» Directions: Can you output every line of the listing below, word for word and unchanged?

(Scene question listing)

Begin

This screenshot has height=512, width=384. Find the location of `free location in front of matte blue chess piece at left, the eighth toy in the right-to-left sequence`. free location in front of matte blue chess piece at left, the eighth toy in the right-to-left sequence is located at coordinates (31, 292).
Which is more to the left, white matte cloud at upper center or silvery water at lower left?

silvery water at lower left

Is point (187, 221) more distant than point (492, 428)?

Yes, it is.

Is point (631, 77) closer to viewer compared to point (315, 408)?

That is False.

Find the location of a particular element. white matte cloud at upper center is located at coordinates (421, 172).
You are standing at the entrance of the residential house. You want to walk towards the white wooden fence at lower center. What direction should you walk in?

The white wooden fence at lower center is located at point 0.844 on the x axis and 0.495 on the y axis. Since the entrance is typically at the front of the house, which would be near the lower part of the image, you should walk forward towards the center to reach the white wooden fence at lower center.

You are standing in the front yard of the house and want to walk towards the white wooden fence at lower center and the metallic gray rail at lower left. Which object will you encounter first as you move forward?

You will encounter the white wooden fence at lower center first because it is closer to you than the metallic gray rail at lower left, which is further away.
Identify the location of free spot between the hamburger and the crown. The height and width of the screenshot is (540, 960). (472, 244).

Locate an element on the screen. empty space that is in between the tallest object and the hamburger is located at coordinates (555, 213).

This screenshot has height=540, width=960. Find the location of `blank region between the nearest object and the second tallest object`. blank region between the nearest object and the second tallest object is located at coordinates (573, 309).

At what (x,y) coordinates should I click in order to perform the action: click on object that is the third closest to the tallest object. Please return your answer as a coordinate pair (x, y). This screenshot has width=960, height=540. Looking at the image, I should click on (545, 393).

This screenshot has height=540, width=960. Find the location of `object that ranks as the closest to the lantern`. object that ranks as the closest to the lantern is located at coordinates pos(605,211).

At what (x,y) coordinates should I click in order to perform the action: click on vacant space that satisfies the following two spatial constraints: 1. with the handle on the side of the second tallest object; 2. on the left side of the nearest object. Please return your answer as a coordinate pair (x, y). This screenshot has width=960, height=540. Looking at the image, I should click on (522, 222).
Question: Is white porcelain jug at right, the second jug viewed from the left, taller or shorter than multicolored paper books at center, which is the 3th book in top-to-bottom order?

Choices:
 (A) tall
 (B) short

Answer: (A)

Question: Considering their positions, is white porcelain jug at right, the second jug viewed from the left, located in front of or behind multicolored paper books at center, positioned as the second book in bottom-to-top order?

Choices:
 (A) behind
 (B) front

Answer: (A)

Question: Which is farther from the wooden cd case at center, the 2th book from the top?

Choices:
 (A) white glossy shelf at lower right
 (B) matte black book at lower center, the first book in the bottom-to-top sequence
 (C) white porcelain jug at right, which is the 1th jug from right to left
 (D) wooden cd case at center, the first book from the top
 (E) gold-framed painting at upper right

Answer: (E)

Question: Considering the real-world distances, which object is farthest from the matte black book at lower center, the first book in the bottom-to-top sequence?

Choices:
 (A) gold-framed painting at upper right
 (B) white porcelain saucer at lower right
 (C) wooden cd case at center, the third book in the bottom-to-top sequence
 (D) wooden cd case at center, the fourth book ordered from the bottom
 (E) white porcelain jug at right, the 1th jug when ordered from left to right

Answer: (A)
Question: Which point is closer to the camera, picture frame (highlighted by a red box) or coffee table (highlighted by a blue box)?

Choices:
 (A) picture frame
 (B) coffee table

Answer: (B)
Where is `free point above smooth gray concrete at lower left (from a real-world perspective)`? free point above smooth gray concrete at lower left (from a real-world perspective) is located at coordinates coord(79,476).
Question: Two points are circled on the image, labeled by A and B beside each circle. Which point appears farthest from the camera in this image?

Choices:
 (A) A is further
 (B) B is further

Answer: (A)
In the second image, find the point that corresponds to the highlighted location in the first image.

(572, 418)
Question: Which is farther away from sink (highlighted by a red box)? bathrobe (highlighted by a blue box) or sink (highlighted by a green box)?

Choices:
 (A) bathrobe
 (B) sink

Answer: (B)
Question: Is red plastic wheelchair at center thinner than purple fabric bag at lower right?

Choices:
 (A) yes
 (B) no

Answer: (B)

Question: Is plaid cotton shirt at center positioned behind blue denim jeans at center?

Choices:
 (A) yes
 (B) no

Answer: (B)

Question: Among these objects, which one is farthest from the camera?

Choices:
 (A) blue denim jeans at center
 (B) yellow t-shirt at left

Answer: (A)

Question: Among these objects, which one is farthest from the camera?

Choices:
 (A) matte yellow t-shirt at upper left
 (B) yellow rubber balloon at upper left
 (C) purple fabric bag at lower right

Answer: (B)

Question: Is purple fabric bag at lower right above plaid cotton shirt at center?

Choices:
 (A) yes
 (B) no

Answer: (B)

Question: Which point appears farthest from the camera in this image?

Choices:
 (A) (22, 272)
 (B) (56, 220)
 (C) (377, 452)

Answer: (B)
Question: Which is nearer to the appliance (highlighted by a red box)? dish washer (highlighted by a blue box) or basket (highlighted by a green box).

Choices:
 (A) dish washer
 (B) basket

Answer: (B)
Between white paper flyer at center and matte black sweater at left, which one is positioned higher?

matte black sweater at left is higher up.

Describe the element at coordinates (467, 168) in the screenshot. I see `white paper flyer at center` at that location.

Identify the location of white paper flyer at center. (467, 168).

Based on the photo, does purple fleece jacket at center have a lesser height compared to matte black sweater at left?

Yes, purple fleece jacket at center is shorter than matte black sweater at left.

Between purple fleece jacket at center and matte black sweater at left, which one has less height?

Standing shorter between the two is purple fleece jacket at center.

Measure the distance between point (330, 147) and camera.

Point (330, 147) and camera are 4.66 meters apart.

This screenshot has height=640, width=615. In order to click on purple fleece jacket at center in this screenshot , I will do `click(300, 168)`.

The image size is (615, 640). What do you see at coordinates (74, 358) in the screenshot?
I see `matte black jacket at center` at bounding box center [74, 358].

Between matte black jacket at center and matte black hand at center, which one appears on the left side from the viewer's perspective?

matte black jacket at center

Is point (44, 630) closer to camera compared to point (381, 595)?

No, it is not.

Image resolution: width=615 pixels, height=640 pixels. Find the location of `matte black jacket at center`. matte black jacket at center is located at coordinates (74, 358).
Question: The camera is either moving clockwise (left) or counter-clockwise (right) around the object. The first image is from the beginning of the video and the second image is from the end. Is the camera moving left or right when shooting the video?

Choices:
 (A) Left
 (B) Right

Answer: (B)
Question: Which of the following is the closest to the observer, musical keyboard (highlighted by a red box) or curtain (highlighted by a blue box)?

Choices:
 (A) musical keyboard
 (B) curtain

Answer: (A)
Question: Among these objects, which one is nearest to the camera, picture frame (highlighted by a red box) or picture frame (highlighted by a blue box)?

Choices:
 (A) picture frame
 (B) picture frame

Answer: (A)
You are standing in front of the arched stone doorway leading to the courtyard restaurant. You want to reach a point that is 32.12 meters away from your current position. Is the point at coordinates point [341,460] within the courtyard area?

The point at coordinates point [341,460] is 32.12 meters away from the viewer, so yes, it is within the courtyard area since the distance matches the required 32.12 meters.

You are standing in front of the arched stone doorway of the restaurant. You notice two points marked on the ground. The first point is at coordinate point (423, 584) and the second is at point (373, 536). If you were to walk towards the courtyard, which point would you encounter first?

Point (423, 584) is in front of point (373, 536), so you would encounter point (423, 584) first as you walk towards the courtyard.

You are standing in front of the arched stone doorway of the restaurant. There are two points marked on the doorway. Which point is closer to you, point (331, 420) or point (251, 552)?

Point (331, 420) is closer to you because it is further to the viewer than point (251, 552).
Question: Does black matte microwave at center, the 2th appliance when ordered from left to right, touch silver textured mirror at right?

End

» The reply:
This screenshot has height=512, width=384. Find the location of `free location in front of matte blue chess piece at left, the eighth toy in the right-to-left sequence`. free location in front of matte blue chess piece at left, the eighth toy in the right-to-left sequence is located at coordinates (31, 292).
Which is more to the left, white matte cloud at upper center or silvery water at lower left?

silvery water at lower left

Is point (187, 221) more distant than point (492, 428)?

Yes, it is.

Is point (631, 77) closer to viewer compared to point (315, 408)?

That is False.

Find the location of a particular element. white matte cloud at upper center is located at coordinates (421, 172).
You are standing at the entrance of the residential house. You want to walk towards the white wooden fence at lower center. What direction should you walk in?

The white wooden fence at lower center is located at point 0.844 on the x axis and 0.495 on the y axis. Since the entrance is typically at the front of the house, which would be near the lower part of the image, you should walk forward towards the center to reach the white wooden fence at lower center.

You are standing in the front yard of the house and want to walk towards the white wooden fence at lower center and the metallic gray rail at lower left. Which object will you encounter first as you move forward?

You will encounter the white wooden fence at lower center first because it is closer to you than the metallic gray rail at lower left, which is further away.
Identify the location of free spot between the hamburger and the crown. The height and width of the screenshot is (540, 960). (472, 244).

Locate an element on the screen. empty space that is in between the tallest object and the hamburger is located at coordinates (555, 213).

This screenshot has height=540, width=960. Find the location of `blank region between the nearest object and the second tallest object`. blank region between the nearest object and the second tallest object is located at coordinates (573, 309).

At what (x,y) coordinates should I click in order to perform the action: click on object that is the third closest to the tallest object. Please return your answer as a coordinate pair (x, y). This screenshot has width=960, height=540. Looking at the image, I should click on (545, 393).

This screenshot has height=540, width=960. Find the location of `object that ranks as the closest to the lantern`. object that ranks as the closest to the lantern is located at coordinates pos(605,211).

At what (x,y) coordinates should I click in order to perform the action: click on vacant space that satisfies the following two spatial constraints: 1. with the handle on the side of the second tallest object; 2. on the left side of the nearest object. Please return your answer as a coordinate pair (x, y). This screenshot has width=960, height=540. Looking at the image, I should click on (522, 222).
Question: Is white porcelain jug at right, the second jug viewed from the left, taller or shorter than multicolored paper books at center, which is the 3th book in top-to-bottom order?

Choices:
 (A) tall
 (B) short

Answer: (A)

Question: Considering their positions, is white porcelain jug at right, the second jug viewed from the left, located in front of or behind multicolored paper books at center, positioned as the second book in bottom-to-top order?

Choices:
 (A) behind
 (B) front

Answer: (A)

Question: Which is farther from the wooden cd case at center, the 2th book from the top?

Choices:
 (A) white glossy shelf at lower right
 (B) matte black book at lower center, the first book in the bottom-to-top sequence
 (C) white porcelain jug at right, which is the 1th jug from right to left
 (D) wooden cd case at center, the first book from the top
 (E) gold-framed painting at upper right

Answer: (E)

Question: Considering the real-world distances, which object is farthest from the matte black book at lower center, the first book in the bottom-to-top sequence?

Choices:
 (A) gold-framed painting at upper right
 (B) white porcelain saucer at lower right
 (C) wooden cd case at center, the third book in the bottom-to-top sequence
 (D) wooden cd case at center, the fourth book ordered from the bottom
 (E) white porcelain jug at right, the 1th jug when ordered from left to right

Answer: (A)
Question: Which point is closer to the camera, picture frame (highlighted by a red box) or coffee table (highlighted by a blue box)?

Choices:
 (A) picture frame
 (B) coffee table

Answer: (B)
Where is `free point above smooth gray concrete at lower left (from a real-world perspective)`? free point above smooth gray concrete at lower left (from a real-world perspective) is located at coordinates coord(79,476).
Question: Two points are circled on the image, labeled by A and B beside each circle. Which point appears farthest from the camera in this image?

Choices:
 (A) A is further
 (B) B is further

Answer: (A)
In the second image, find the point that corresponds to the highlighted location in the first image.

(572, 418)
Question: Which is farther away from sink (highlighted by a red box)? bathrobe (highlighted by a blue box) or sink (highlighted by a green box)?

Choices:
 (A) bathrobe
 (B) sink

Answer: (B)
Question: Is red plastic wheelchair at center thinner than purple fabric bag at lower right?

Choices:
 (A) yes
 (B) no

Answer: (B)

Question: Is plaid cotton shirt at center positioned behind blue denim jeans at center?

Choices:
 (A) yes
 (B) no

Answer: (B)

Question: Among these objects, which one is farthest from the camera?

Choices:
 (A) blue denim jeans at center
 (B) yellow t-shirt at left

Answer: (A)

Question: Among these objects, which one is farthest from the camera?

Choices:
 (A) matte yellow t-shirt at upper left
 (B) yellow rubber balloon at upper left
 (C) purple fabric bag at lower right

Answer: (B)

Question: Is purple fabric bag at lower right above plaid cotton shirt at center?

Choices:
 (A) yes
 (B) no

Answer: (B)

Question: Which point appears farthest from the camera in this image?

Choices:
 (A) (22, 272)
 (B) (56, 220)
 (C) (377, 452)

Answer: (B)
Question: Which is nearer to the appliance (highlighted by a red box)? dish washer (highlighted by a blue box) or basket (highlighted by a green box).

Choices:
 (A) dish washer
 (B) basket

Answer: (B)
Between white paper flyer at center and matte black sweater at left, which one is positioned higher?

matte black sweater at left is higher up.

Describe the element at coordinates (467, 168) in the screenshot. I see `white paper flyer at center` at that location.

Identify the location of white paper flyer at center. (467, 168).

Based on the photo, does purple fleece jacket at center have a lesser height compared to matte black sweater at left?

Yes, purple fleece jacket at center is shorter than matte black sweater at left.

Between purple fleece jacket at center and matte black sweater at left, which one has less height?

Standing shorter between the two is purple fleece jacket at center.

Measure the distance between point (330, 147) and camera.

Point (330, 147) and camera are 4.66 meters apart.

This screenshot has height=640, width=615. In order to click on purple fleece jacket at center in this screenshot , I will do `click(300, 168)`.

The image size is (615, 640). What do you see at coordinates (74, 358) in the screenshot?
I see `matte black jacket at center` at bounding box center [74, 358].

Between matte black jacket at center and matte black hand at center, which one appears on the left side from the viewer's perspective?

matte black jacket at center

Is point (44, 630) closer to camera compared to point (381, 595)?

No, it is not.

Image resolution: width=615 pixels, height=640 pixels. Find the location of `matte black jacket at center`. matte black jacket at center is located at coordinates (74, 358).
Question: The camera is either moving clockwise (left) or counter-clockwise (right) around the object. The first image is from the beginning of the video and the second image is from the end. Is the camera moving left or right when shooting the video?

Choices:
 (A) Left
 (B) Right

Answer: (B)
Question: Which of the following is the closest to the observer, musical keyboard (highlighted by a red box) or curtain (highlighted by a blue box)?

Choices:
 (A) musical keyboard
 (B) curtain

Answer: (A)
Question: Among these objects, which one is nearest to the camera, picture frame (highlighted by a red box) or picture frame (highlighted by a blue box)?

Choices:
 (A) picture frame
 (B) picture frame

Answer: (A)
You are standing in front of the arched stone doorway leading to the courtyard restaurant. You want to reach a point that is 32.12 meters away from your current position. Is the point at coordinates point [341,460] within the courtyard area?

The point at coordinates point [341,460] is 32.12 meters away from the viewer, so yes, it is within the courtyard area since the distance matches the required 32.12 meters.

You are standing in front of the arched stone doorway of the restaurant. You notice two points marked on the ground. The first point is at coordinate point (423, 584) and the second is at point (373, 536). If you were to walk towards the courtyard, which point would you encounter first?

Point (423, 584) is in front of point (373, 536), so you would encounter point (423, 584) first as you walk towards the courtyard.

You are standing in front of the arched stone doorway of the restaurant. There are two points marked on the doorway. Which point is closer to you, point (331, 420) or point (251, 552)?

Point (331, 420) is closer to you because it is further to the viewer than point (251, 552).
Question: Does black matte microwave at center, the 2th appliance when ordered from left to right, touch silver textured mirror at right?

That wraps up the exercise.